WHAT THE TASK REQUIRES: Report each line of the data that has "cheese" somewhere in it.

[AVAILABLE DATA Boundary: Start]

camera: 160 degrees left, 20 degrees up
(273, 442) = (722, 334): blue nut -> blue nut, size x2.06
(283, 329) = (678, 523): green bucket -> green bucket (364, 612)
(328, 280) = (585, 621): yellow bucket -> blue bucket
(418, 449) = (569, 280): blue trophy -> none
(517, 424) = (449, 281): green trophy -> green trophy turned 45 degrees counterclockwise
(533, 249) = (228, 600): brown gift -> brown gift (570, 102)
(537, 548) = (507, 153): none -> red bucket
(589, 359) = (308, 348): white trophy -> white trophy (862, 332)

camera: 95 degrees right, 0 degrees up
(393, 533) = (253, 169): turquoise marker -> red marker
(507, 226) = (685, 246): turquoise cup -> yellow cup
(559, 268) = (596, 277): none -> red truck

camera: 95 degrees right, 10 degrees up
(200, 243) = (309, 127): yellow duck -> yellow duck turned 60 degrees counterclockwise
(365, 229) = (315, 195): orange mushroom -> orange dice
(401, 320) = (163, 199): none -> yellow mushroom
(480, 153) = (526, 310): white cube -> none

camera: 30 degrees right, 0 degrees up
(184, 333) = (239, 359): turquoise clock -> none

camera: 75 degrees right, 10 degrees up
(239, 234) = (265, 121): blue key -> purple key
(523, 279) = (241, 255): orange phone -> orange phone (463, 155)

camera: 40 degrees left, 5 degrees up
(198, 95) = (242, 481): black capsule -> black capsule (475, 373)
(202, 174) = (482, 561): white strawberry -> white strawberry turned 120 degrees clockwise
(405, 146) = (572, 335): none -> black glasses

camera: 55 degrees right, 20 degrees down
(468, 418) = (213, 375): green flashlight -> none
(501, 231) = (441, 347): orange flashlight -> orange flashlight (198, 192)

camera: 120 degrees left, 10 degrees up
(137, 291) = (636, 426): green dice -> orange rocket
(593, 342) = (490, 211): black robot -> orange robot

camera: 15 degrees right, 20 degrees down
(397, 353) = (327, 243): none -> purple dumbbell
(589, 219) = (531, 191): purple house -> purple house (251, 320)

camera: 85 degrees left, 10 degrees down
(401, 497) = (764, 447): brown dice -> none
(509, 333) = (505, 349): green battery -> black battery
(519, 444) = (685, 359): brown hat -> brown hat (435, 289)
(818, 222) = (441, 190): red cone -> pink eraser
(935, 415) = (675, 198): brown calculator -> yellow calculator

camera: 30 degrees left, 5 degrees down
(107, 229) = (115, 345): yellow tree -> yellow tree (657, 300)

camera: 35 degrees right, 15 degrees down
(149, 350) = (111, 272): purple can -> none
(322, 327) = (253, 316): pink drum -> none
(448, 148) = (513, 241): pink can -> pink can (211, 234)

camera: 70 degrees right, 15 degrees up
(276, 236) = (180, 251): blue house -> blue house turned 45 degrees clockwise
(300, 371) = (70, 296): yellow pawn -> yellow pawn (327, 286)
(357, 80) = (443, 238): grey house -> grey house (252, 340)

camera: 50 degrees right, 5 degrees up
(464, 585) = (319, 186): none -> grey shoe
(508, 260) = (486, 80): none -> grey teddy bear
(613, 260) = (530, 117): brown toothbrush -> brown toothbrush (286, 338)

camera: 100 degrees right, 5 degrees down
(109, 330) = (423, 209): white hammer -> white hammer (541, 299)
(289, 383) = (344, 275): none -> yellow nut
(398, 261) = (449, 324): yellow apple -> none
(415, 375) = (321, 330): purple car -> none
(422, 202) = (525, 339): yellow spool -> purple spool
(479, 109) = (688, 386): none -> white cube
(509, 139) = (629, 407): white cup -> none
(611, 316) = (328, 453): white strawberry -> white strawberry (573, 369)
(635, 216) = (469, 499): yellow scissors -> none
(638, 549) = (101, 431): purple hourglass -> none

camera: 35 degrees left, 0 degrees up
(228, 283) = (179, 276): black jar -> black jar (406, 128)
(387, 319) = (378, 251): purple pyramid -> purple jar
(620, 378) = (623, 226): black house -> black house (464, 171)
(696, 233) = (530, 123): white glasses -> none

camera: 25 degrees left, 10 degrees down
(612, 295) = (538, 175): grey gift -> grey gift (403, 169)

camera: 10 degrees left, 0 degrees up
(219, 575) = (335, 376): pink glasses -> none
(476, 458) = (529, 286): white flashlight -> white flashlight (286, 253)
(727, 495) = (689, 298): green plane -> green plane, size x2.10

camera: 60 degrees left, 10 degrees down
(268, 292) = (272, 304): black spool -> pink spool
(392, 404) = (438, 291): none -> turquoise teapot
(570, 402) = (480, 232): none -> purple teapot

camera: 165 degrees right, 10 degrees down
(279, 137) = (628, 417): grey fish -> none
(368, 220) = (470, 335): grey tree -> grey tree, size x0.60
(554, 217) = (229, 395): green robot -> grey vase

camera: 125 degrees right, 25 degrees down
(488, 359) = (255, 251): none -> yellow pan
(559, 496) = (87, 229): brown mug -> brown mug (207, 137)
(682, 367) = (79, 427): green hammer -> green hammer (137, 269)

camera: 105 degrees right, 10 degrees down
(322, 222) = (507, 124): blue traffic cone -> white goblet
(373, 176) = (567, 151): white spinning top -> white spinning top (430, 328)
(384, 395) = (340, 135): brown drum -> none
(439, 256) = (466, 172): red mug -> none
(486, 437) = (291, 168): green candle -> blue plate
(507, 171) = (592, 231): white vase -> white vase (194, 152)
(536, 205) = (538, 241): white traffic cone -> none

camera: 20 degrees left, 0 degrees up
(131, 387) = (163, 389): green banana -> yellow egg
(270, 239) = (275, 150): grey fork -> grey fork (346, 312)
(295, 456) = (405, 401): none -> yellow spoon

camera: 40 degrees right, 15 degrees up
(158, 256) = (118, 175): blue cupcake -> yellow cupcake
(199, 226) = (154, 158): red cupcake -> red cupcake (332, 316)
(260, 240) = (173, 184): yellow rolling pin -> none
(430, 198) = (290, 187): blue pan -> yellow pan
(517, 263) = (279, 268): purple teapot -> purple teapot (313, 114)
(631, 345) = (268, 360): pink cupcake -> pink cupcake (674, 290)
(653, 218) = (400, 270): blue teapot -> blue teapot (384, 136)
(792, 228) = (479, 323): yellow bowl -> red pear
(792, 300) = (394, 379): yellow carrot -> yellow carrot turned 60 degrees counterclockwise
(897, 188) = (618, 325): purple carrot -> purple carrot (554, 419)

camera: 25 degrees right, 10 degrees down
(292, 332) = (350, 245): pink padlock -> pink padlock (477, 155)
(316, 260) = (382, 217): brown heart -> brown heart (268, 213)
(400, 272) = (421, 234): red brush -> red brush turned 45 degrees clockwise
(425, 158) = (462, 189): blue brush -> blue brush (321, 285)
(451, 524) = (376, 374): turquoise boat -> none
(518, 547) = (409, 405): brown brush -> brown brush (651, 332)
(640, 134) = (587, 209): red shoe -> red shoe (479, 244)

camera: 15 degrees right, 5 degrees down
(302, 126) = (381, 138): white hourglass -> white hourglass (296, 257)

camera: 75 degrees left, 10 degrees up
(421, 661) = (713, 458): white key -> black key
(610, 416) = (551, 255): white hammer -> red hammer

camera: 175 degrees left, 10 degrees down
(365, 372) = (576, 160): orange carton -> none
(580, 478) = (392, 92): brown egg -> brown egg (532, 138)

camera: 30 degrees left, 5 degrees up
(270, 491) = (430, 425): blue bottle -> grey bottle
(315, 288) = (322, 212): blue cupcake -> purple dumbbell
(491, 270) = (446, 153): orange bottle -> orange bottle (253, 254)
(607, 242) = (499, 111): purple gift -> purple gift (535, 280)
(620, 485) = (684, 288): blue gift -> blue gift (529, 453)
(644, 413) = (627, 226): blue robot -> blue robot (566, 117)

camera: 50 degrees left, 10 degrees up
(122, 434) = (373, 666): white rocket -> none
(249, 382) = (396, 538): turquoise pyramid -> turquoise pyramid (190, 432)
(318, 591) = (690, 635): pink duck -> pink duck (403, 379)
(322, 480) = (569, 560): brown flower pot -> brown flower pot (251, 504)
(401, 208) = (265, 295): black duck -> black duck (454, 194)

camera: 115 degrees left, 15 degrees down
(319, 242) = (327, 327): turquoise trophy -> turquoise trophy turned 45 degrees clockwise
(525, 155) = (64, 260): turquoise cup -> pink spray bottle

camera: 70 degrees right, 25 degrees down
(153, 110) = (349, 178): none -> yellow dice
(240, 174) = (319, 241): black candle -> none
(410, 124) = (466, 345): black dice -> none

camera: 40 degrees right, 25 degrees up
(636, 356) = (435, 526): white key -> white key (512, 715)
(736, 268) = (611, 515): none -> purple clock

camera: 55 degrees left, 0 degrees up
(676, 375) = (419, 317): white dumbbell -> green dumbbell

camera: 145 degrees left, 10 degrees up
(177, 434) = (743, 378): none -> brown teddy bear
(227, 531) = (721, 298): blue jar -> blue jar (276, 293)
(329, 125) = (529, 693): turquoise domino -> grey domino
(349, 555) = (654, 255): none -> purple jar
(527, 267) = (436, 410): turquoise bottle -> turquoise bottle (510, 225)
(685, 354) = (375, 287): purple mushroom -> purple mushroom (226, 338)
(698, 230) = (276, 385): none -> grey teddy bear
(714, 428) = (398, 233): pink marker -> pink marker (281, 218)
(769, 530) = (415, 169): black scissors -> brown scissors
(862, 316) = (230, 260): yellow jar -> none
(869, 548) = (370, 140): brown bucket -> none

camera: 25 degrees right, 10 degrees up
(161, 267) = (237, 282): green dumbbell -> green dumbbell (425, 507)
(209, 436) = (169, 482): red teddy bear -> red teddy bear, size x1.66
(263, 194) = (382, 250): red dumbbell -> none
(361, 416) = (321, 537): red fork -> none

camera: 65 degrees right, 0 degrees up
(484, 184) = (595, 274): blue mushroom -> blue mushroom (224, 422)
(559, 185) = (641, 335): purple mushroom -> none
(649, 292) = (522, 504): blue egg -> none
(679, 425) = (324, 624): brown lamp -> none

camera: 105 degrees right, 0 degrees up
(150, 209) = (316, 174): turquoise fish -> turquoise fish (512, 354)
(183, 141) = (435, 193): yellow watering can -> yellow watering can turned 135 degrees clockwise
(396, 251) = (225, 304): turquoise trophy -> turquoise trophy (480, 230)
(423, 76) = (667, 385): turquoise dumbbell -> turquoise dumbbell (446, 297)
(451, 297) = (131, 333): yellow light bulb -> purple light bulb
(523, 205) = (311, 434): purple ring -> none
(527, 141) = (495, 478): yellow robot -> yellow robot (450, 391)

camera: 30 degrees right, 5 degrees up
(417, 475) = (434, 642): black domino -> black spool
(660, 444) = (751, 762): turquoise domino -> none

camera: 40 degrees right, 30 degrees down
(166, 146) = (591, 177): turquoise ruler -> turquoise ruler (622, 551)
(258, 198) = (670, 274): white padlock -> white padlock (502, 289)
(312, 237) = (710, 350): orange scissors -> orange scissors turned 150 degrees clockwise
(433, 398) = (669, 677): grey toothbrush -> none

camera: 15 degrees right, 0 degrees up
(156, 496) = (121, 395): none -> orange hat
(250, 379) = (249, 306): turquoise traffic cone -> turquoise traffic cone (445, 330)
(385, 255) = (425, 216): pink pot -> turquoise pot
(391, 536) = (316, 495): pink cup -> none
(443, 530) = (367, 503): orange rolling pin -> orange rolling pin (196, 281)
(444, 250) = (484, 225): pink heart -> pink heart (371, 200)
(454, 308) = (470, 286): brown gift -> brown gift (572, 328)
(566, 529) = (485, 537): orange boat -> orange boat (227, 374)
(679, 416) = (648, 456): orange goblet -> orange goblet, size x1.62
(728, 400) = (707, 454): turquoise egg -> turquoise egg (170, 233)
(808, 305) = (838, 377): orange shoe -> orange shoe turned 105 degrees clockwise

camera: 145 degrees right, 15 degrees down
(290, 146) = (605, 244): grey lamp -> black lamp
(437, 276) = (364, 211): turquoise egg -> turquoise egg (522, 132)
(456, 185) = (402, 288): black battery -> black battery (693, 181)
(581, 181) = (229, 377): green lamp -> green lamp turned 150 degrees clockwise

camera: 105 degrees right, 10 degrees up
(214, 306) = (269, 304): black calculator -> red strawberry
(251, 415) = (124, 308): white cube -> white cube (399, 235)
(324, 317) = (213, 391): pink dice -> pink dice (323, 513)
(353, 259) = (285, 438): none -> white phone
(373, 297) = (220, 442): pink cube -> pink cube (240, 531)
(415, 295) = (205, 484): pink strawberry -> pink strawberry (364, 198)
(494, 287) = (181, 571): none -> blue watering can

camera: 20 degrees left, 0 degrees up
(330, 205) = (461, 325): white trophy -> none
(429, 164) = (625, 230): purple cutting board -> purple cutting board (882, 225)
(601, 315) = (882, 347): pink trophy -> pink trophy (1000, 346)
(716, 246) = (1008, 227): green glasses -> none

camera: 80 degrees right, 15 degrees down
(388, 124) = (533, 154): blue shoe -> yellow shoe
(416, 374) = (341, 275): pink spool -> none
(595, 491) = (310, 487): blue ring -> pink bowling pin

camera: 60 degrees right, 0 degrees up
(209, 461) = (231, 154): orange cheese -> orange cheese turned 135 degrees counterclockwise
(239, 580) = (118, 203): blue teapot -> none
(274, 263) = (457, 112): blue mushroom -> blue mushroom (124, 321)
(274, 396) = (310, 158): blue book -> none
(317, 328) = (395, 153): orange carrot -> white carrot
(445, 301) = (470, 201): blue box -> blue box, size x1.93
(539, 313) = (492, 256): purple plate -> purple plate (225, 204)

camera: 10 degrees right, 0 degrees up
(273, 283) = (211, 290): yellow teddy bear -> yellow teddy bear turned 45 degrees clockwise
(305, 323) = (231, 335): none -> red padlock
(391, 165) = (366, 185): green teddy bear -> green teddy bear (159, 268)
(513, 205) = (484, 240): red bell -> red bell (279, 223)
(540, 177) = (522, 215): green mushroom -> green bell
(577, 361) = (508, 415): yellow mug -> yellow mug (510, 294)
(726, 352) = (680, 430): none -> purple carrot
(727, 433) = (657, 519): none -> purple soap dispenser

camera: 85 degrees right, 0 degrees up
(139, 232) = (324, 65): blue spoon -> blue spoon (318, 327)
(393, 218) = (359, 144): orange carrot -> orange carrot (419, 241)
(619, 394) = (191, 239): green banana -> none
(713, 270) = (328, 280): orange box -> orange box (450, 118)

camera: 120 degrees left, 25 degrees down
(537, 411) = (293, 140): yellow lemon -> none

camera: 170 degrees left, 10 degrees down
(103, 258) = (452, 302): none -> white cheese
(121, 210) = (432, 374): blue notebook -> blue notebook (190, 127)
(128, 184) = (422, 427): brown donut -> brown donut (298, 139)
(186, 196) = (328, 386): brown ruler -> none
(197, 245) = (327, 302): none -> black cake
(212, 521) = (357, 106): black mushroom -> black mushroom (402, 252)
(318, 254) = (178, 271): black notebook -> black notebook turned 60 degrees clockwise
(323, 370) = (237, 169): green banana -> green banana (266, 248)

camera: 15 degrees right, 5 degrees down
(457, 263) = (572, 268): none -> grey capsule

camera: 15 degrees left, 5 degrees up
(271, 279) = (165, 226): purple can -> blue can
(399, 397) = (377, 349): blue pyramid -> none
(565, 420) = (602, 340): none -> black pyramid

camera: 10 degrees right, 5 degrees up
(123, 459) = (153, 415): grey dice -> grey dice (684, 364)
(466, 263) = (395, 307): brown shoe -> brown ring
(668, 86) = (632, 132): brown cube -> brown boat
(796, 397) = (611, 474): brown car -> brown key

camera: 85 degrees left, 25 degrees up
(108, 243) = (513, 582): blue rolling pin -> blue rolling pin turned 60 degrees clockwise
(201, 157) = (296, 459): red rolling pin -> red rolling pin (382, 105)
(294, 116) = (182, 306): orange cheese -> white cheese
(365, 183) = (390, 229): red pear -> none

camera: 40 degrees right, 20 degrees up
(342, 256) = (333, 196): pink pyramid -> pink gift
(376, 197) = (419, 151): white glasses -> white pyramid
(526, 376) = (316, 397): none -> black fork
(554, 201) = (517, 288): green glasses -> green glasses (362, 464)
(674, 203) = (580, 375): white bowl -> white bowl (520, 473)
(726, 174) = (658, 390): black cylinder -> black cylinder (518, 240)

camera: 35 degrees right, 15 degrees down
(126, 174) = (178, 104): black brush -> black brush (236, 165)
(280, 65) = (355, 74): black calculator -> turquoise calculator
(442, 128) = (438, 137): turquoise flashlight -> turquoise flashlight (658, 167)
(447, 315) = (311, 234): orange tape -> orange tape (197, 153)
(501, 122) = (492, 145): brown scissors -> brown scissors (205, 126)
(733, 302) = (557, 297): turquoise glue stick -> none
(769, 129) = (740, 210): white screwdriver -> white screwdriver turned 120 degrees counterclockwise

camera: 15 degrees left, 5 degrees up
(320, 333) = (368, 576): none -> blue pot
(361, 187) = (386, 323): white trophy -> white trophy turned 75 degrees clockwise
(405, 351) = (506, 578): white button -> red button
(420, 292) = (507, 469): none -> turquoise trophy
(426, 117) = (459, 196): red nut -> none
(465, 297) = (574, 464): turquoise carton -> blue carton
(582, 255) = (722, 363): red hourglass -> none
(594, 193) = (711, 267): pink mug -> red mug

[AVAILABLE DATA Boundary: End]

TASK RESULT:
(209, 461) = (231, 154): orange cheese -> orange cheese turned 135 degrees counterclockwise
(103, 258) = (452, 302): none -> white cheese
(294, 116) = (182, 306): orange cheese -> white cheese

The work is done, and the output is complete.